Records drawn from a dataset
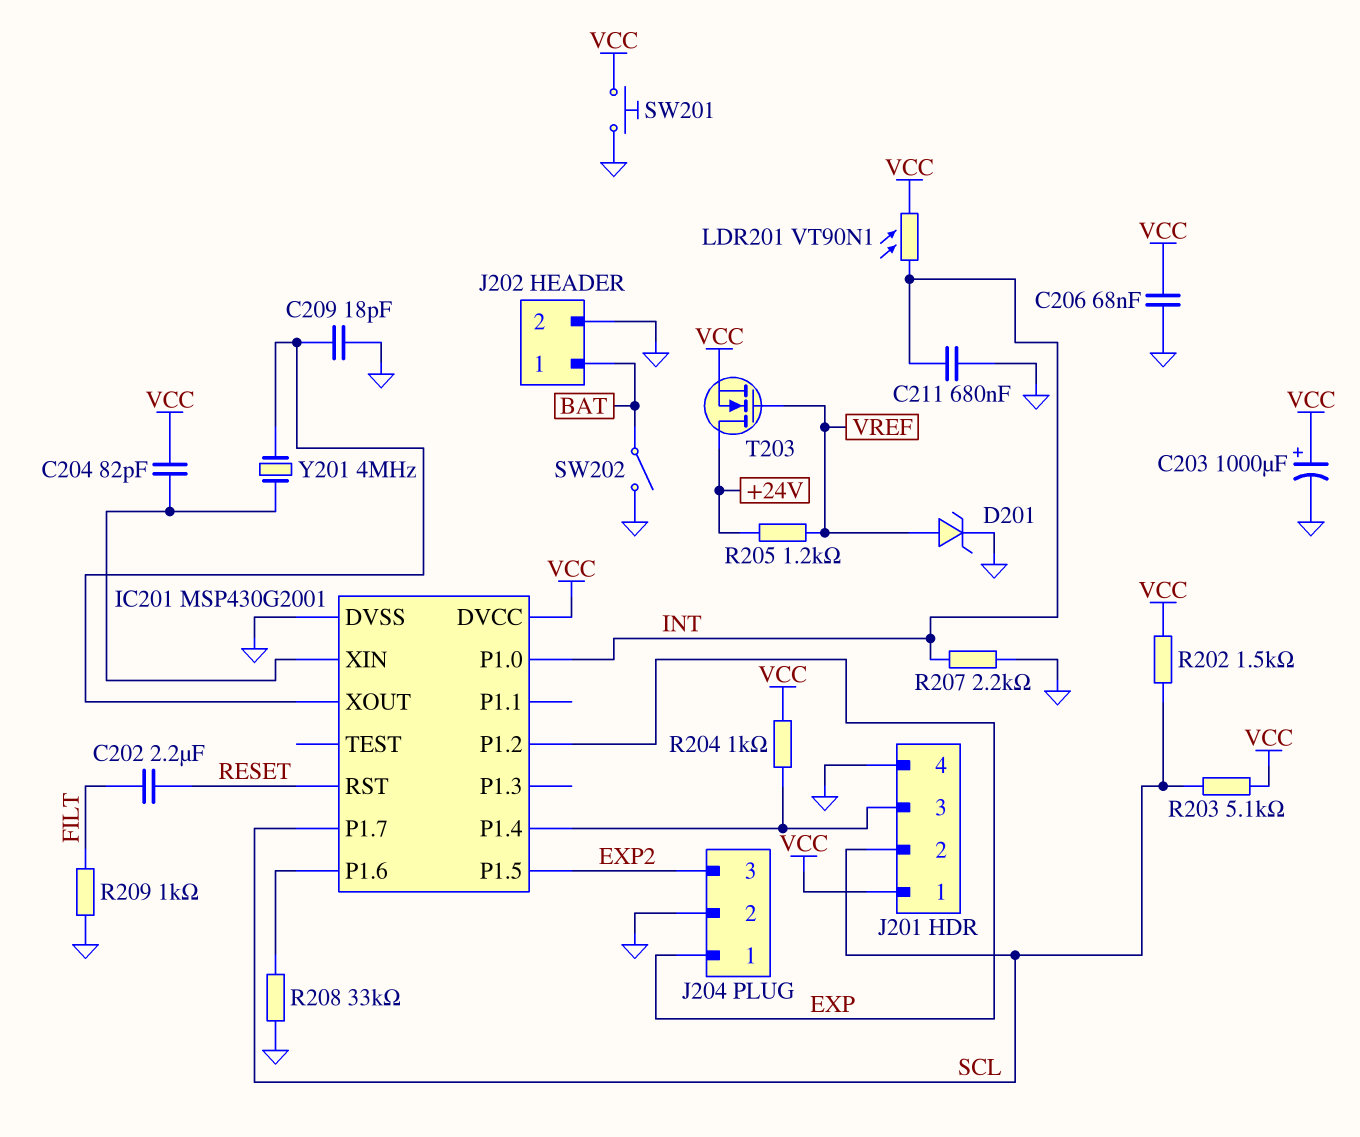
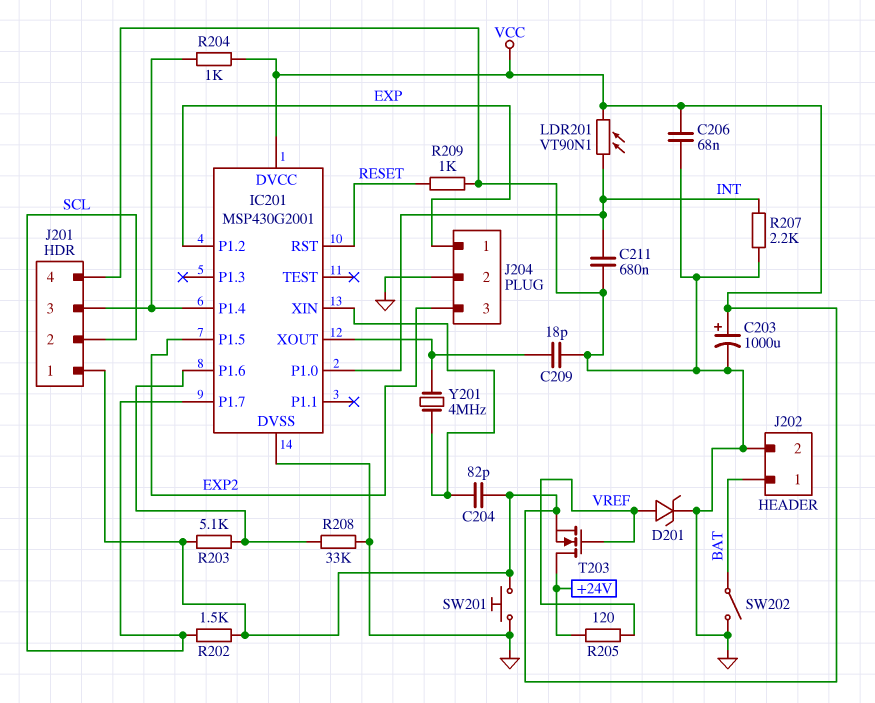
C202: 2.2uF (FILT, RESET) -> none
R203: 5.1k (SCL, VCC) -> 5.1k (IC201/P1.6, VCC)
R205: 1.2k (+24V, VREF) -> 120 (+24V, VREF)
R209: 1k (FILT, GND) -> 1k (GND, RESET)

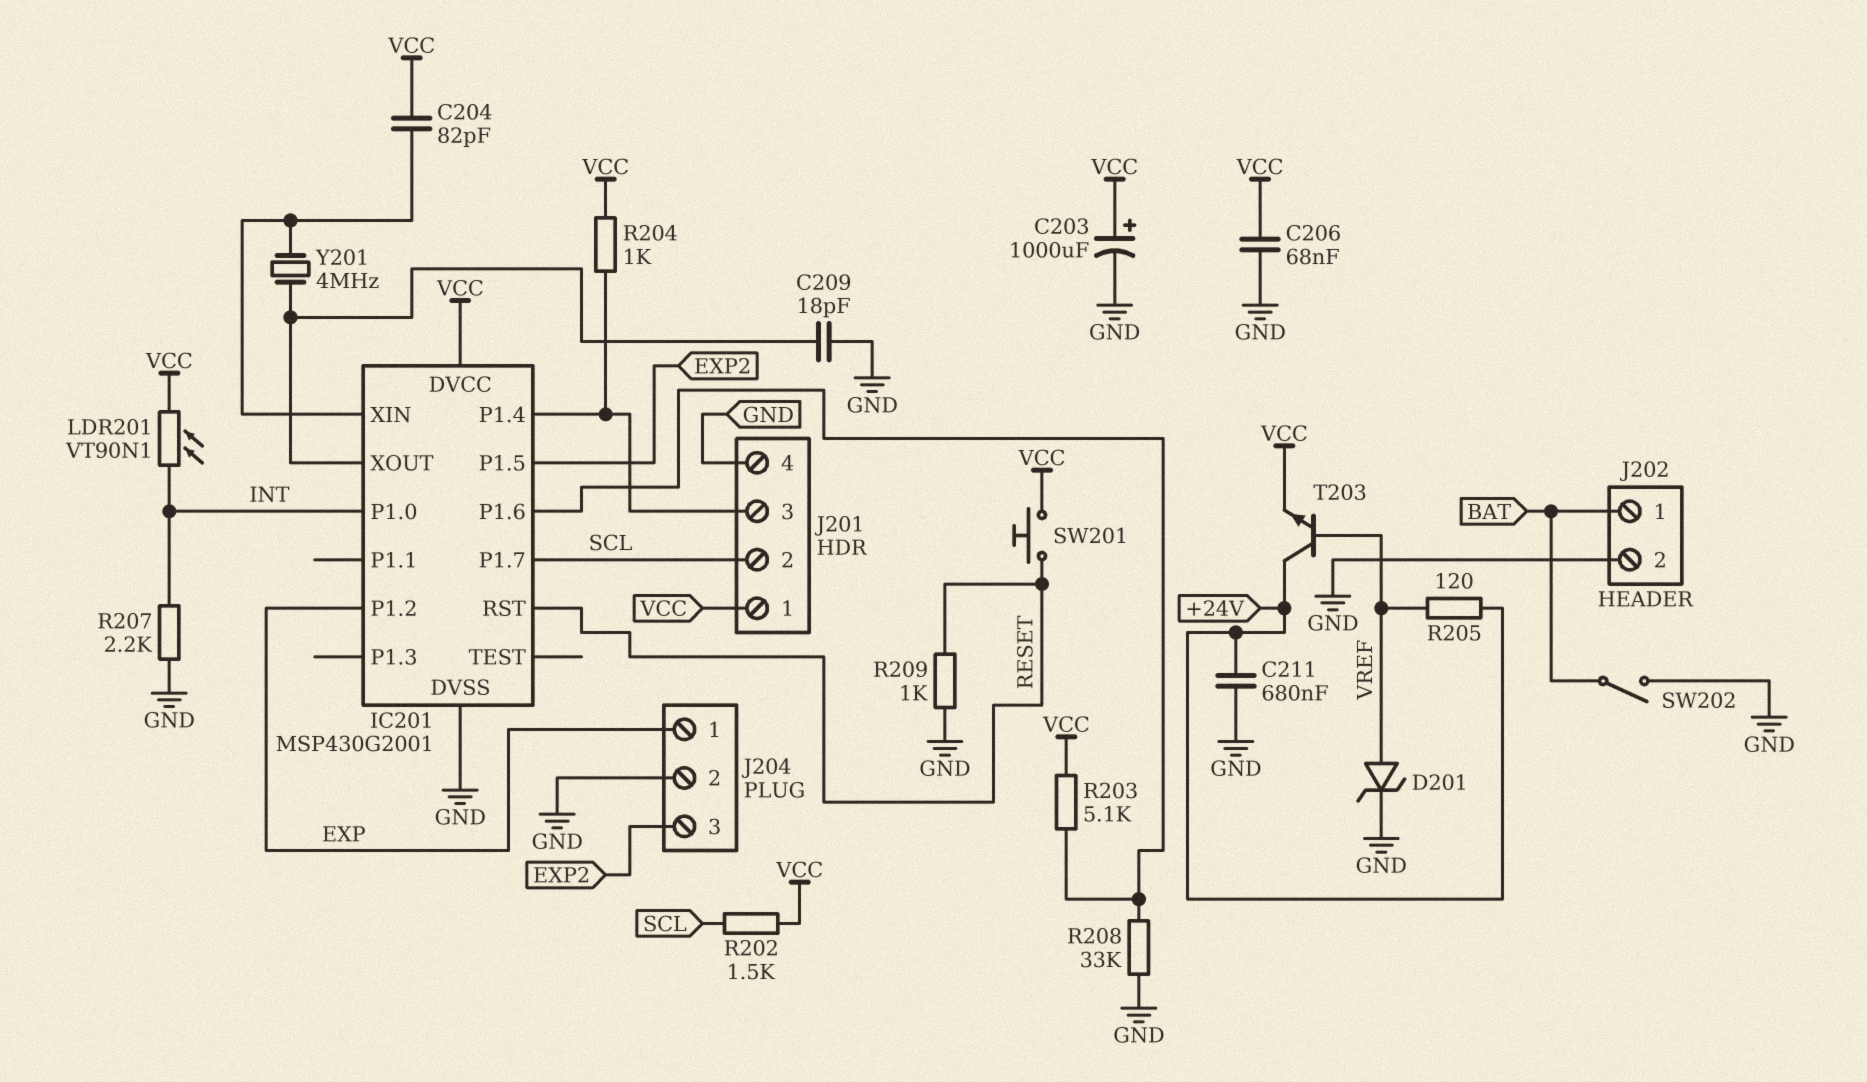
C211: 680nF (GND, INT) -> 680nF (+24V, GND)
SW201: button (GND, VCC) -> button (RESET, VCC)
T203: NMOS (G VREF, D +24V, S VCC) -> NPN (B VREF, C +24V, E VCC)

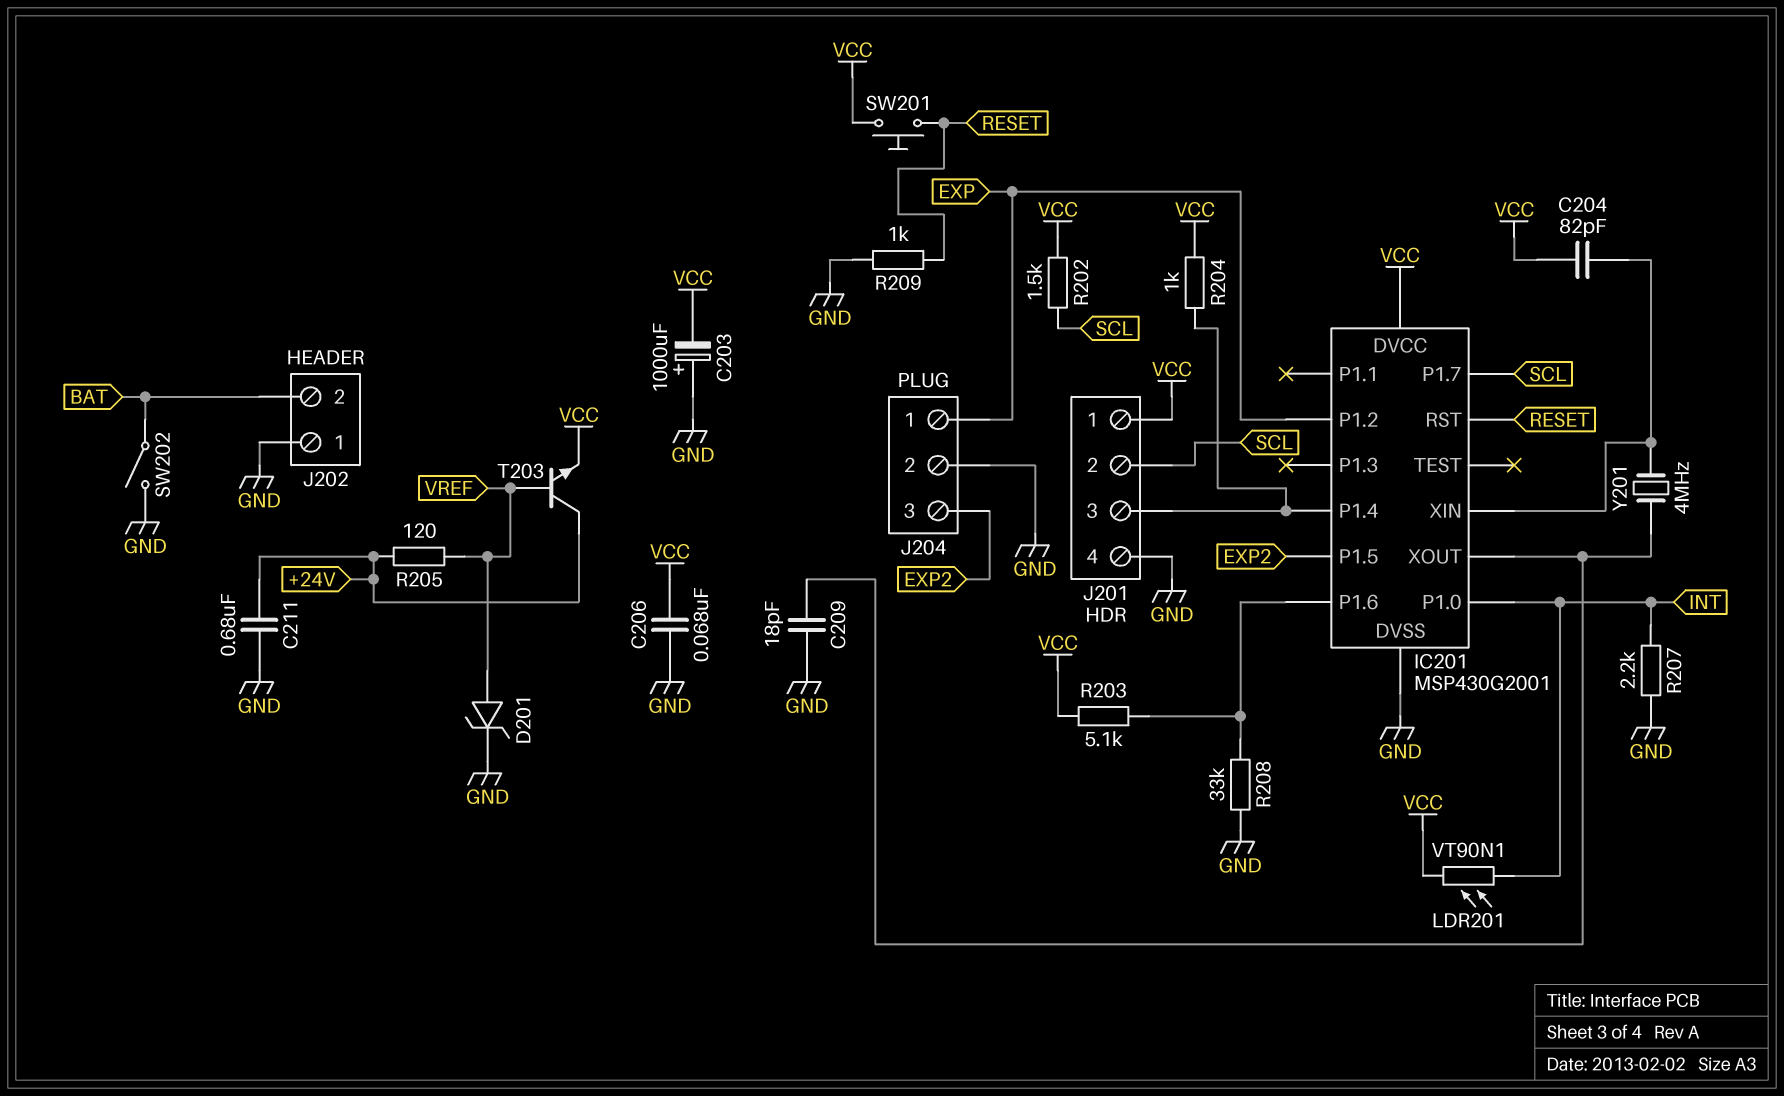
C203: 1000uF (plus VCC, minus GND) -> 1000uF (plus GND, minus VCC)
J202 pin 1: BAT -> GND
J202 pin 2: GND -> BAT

...

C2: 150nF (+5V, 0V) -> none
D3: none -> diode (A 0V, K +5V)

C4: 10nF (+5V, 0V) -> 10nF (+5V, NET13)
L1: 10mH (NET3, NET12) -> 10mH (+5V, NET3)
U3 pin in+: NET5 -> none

---

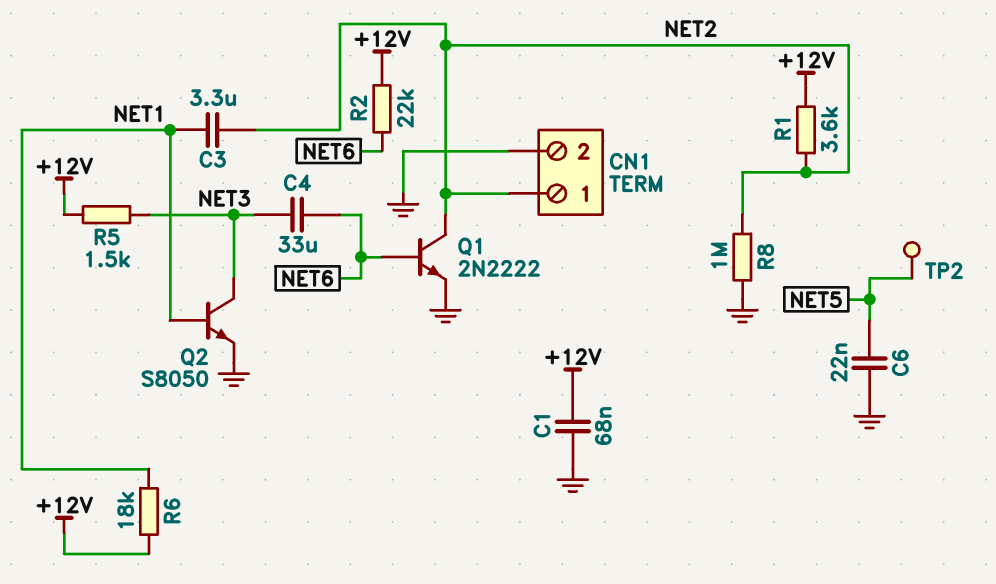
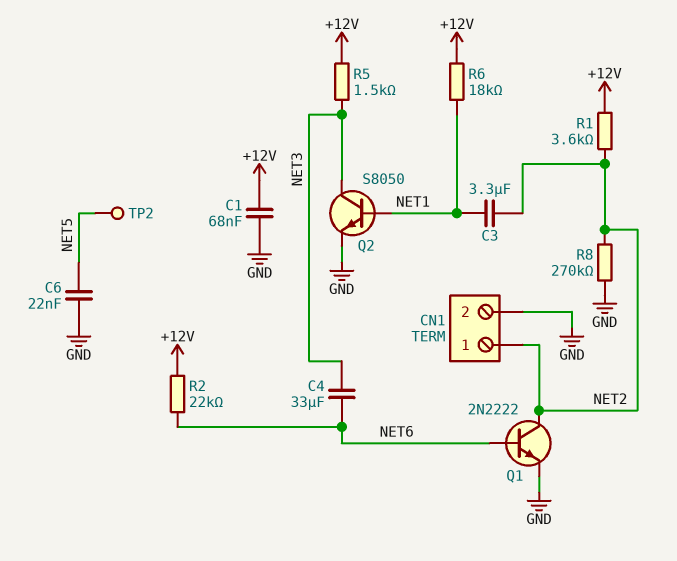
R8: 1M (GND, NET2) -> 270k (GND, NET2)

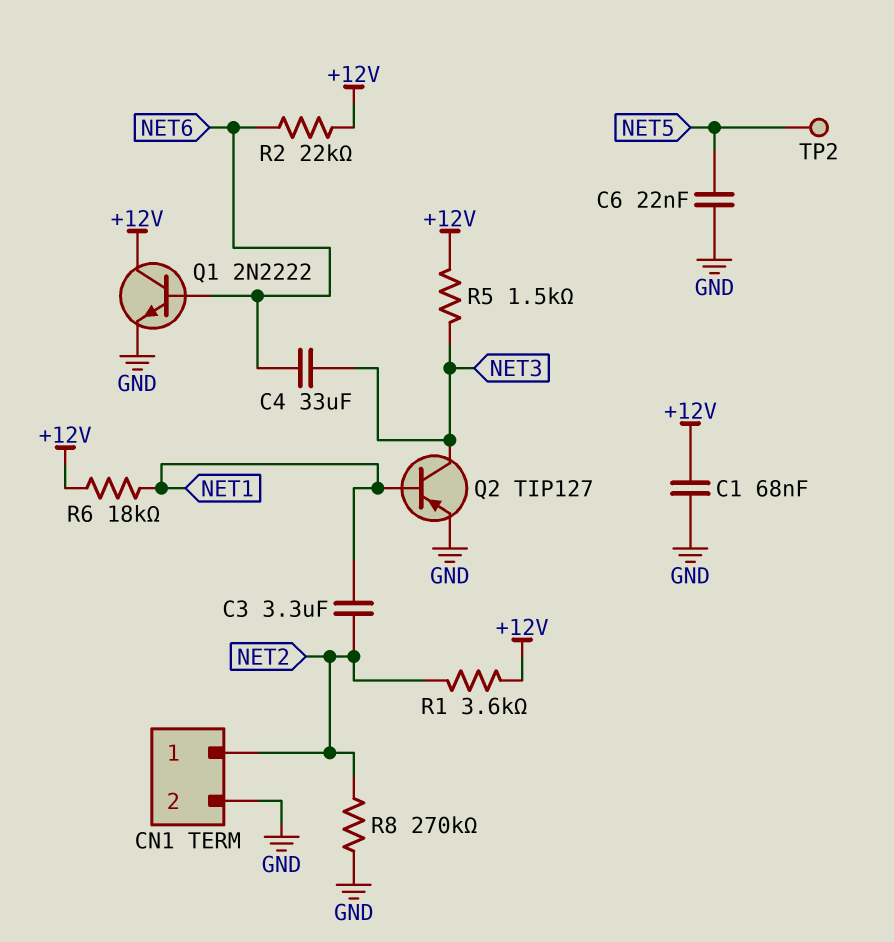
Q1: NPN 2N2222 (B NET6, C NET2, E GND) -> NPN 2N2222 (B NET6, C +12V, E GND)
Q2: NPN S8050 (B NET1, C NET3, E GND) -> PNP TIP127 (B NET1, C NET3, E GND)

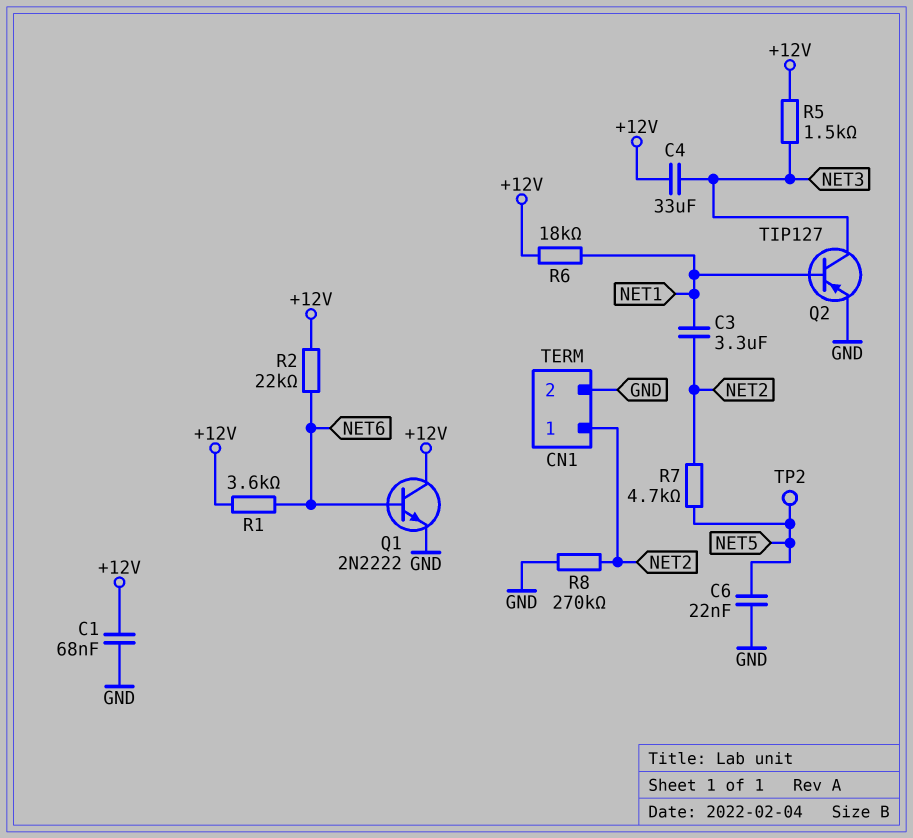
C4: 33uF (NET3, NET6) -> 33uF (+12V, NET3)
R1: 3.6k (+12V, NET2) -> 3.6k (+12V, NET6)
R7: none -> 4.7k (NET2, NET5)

**Task directions:** After locating the line containing "C202: 2.2uF (FILT, RESET) -> none" in the entries above, return it and every line after it exactly, ending at the line containing "J202 pin 2: GND -> BAT", without pictures.

**Answer box:**
C202: 2.2uF (FILT, RESET) -> none
R203: 5.1k (SCL, VCC) -> 5.1k (IC201/P1.6, VCC)
R205: 1.2k (+24V, VREF) -> 120 (+24V, VREF)
R209: 1k (FILT, GND) -> 1k (GND, RESET)

C211: 680nF (GND, INT) -> 680nF (+24V, GND)
SW201: button (GND, VCC) -> button (RESET, VCC)
T203: NMOS (G VREF, D +24V, S VCC) -> NPN (B VREF, C +24V, E VCC)

C203: 1000uF (plus VCC, minus GND) -> 1000uF (plus GND, minus VCC)
J202 pin 1: BAT -> GND
J202 pin 2: GND -> BAT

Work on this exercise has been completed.